> YOUR OBJECTIVE:
Starting at the top of the entries below, set down every line exactly, please, until you reach the line with "camera: 175 degrees right, 5 degrees down", which is included too.

(Beginning of RECORDED INFORMATION)

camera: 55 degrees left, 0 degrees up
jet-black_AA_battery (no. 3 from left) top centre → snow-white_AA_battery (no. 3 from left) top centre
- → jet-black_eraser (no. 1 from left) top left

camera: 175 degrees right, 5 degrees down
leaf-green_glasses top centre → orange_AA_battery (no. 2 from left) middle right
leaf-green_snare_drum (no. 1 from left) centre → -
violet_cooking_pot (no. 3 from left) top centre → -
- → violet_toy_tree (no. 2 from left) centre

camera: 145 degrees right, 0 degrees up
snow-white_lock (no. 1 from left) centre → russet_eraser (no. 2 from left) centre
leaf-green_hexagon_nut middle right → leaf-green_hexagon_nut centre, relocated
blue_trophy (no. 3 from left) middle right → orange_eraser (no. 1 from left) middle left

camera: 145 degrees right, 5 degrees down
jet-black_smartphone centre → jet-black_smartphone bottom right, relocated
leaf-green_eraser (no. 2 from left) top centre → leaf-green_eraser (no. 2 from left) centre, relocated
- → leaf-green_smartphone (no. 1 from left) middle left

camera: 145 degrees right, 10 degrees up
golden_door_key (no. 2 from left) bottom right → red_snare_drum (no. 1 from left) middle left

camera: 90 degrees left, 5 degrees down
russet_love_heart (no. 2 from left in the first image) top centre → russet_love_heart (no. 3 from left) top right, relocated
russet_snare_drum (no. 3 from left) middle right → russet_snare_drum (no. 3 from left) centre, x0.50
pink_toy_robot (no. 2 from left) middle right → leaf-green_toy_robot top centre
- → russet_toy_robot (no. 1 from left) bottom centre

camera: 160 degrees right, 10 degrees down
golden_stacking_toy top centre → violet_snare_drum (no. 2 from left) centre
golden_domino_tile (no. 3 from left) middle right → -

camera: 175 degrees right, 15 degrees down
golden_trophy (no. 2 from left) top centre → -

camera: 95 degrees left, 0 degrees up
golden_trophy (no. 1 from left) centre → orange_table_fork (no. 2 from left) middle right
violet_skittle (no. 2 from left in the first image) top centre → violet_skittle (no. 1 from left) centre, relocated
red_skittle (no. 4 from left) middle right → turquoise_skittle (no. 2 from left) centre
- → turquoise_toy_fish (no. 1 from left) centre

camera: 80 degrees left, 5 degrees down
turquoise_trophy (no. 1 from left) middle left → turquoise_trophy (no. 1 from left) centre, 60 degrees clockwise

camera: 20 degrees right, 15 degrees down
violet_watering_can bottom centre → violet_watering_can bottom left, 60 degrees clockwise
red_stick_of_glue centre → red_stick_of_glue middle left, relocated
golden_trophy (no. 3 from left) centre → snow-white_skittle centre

(End of RECORDED INFORMATION)

> RESPONSE AREA:
camera: 55 degrees left, 0 degrees up
jet-black_AA_battery (no. 3 from left) top centre → snow-white_AA_battery (no. 3 from left) top centre
- → jet-black_eraser (no. 1 from left) top left

camera: 175 degrees right, 5 degrees down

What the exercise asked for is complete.